● **EXERCISE REQUIREMENTS**
Word-for-word repetition of the records below is needed, but only from the line holding "cyan cross: (41, 85) -> (44, 89), turned 35" through the final line, with pictures excluded.

(INFORMATION SUPPLIED Opens)

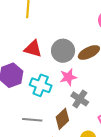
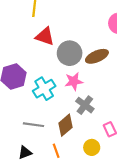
red triangle: (33, 49) -> (45, 36), moved
cyan cross: (41, 85) -> (44, 89), turned 35

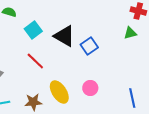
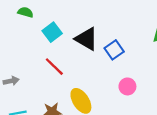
pink circle: (90, 88) -> (127, 86), moved

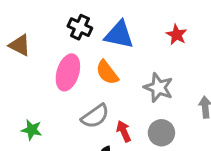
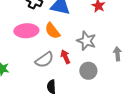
pink ellipse: (68, 72) -> (26, 31), turned 70
red arrow: (124, 131) -> (65, 57), moved

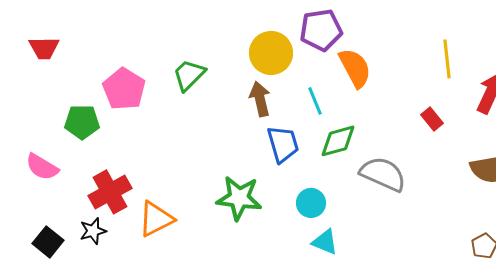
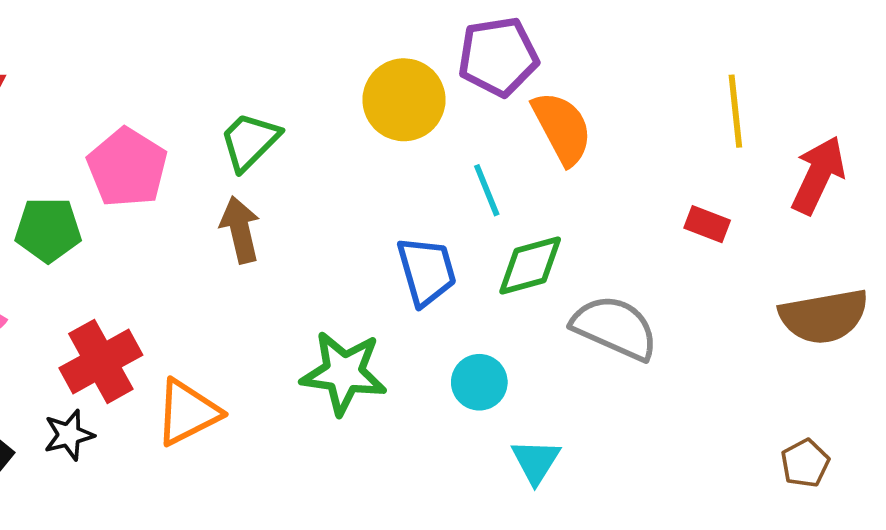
brown arrow: (260, 99) -> (240, 230), moved
red rectangle: (432, 119) -> (707, 224), turned -30
cyan triangle: (325, 242) -> (536, 461), moved, turned 40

(INFORMATION SUPPLIED Closes)

● **RESPONSE TO THIS EXERCISE**
cyan cross: (41, 85) -> (44, 89), turned 35

pink circle: (90, 88) -> (127, 86), moved

pink ellipse: (68, 72) -> (26, 31), turned 70
red arrow: (124, 131) -> (65, 57), moved

brown arrow: (260, 99) -> (240, 230), moved
red rectangle: (432, 119) -> (707, 224), turned -30
cyan triangle: (325, 242) -> (536, 461), moved, turned 40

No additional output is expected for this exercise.